+++ Data in this exercise +++

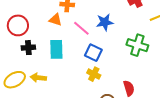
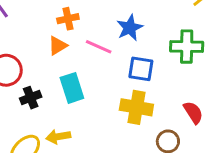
orange triangle: (55, 20) -> (58, 46), turned -32
blue square: (93, 53) -> (141, 69), moved
yellow cross: (94, 74) -> (136, 107), size x1.5

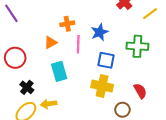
orange cross: (68, 19) -> (67, 24), moved
pink line: (99, 47) -> (78, 44), turned 66
black cross: (31, 98) -> (27, 87), moved, turned -32

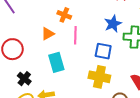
orange cross: (67, 24) -> (64, 15), turned 32
blue star: (100, 32) -> (113, 24), moved

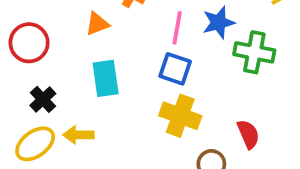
pink line: (75, 35) -> (177, 28), moved
blue square: (103, 51) -> (175, 69), moved

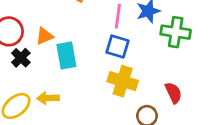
orange triangle: (97, 24) -> (45, 36), moved
black cross: (43, 99) -> (21, 58), moved

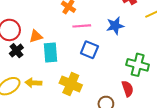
pink line: (118, 16) -> (82, 26), moved, turned 72
green cross: (176, 32) -> (138, 65), moved
yellow cross: (123, 81) -> (71, 84), moved

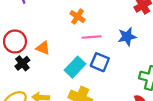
orange triangle: (36, 36) -> (43, 48), turned 40
cyan rectangle: (51, 52) -> (75, 67), moved, turned 48

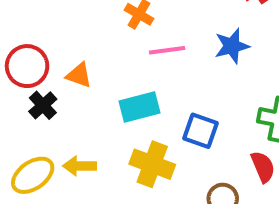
blue square: (100, 62) -> (201, 131), moved
cyan rectangle: (75, 67) -> (140, 107), turned 35

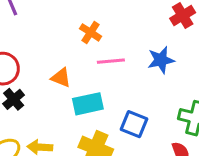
orange triangle: (79, 75) -> (61, 78), moved

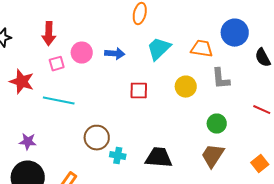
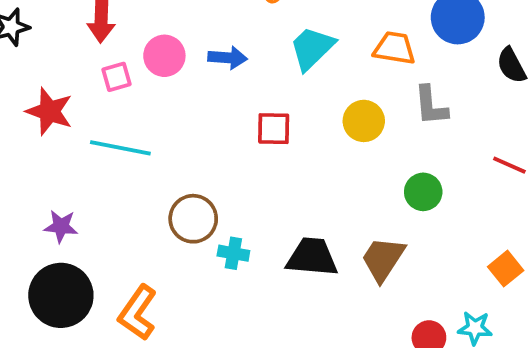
brown trapezoid: (213, 156) -> (383, 259), moved

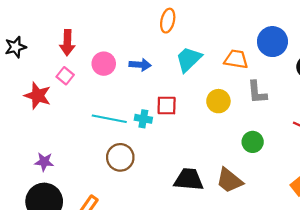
pink square: (116, 77) -> (65, 76), moved, turned -35
cyan line: (120, 148) -> (109, 119), moved
cyan cross: (233, 253) -> (143, 119), moved
brown trapezoid: (383, 259) -> (229, 181), turned -84

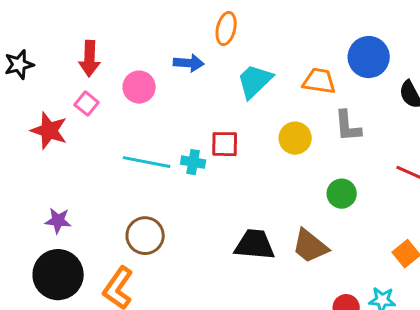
blue arrow: (140, 65) -> (189, 63), moved
brown circle: (120, 157) -> (145, 236), moved

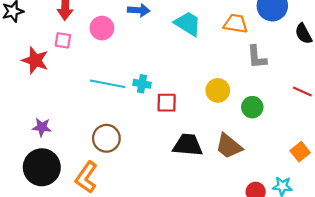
cyan trapezoid: (255, 81) -> (188, 24), turned 76
pink square: (87, 104) -> (63, 40), turned -30
yellow circle: (295, 138) -> (218, 90), moved
red square: (225, 144) -> (167, 103), moved

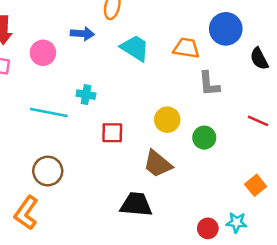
cyan cross: (142, 84) -> (86, 95), moved
black trapezoid: (188, 145) -> (136, 204), moved
brown trapezoid: (229, 146) -> (158, 164), moved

+++

■ Task brief
From the first line to the last, give the data again exactly, but without pictures.

■ Written response
orange triangle: (55, 20) -> (58, 46), turned -32
blue square: (93, 53) -> (141, 69), moved
yellow cross: (94, 74) -> (136, 107), size x1.5

orange cross: (68, 19) -> (67, 24), moved
pink line: (99, 47) -> (78, 44), turned 66
black cross: (31, 98) -> (27, 87), moved, turned -32

orange cross: (67, 24) -> (64, 15), turned 32
blue star: (100, 32) -> (113, 24), moved

pink line: (75, 35) -> (177, 28), moved
blue square: (103, 51) -> (175, 69), moved

orange triangle: (97, 24) -> (45, 36), moved
black cross: (43, 99) -> (21, 58), moved

pink line: (118, 16) -> (82, 26), moved, turned 72
green cross: (176, 32) -> (138, 65), moved
yellow cross: (123, 81) -> (71, 84), moved

orange triangle: (36, 36) -> (43, 48), turned 40
cyan rectangle: (51, 52) -> (75, 67), moved, turned 48

blue square: (100, 62) -> (201, 131), moved
cyan rectangle: (75, 67) -> (140, 107), turned 35

orange triangle: (79, 75) -> (61, 78), moved

brown trapezoid: (213, 156) -> (383, 259), moved

pink square: (116, 77) -> (65, 76), moved, turned -35
cyan line: (120, 148) -> (109, 119), moved
cyan cross: (233, 253) -> (143, 119), moved
brown trapezoid: (383, 259) -> (229, 181), turned -84

blue arrow: (140, 65) -> (189, 63), moved
brown circle: (120, 157) -> (145, 236), moved

cyan trapezoid: (255, 81) -> (188, 24), turned 76
pink square: (87, 104) -> (63, 40), turned -30
yellow circle: (295, 138) -> (218, 90), moved
red square: (225, 144) -> (167, 103), moved

cyan cross: (142, 84) -> (86, 95), moved
black trapezoid: (188, 145) -> (136, 204), moved
brown trapezoid: (229, 146) -> (158, 164), moved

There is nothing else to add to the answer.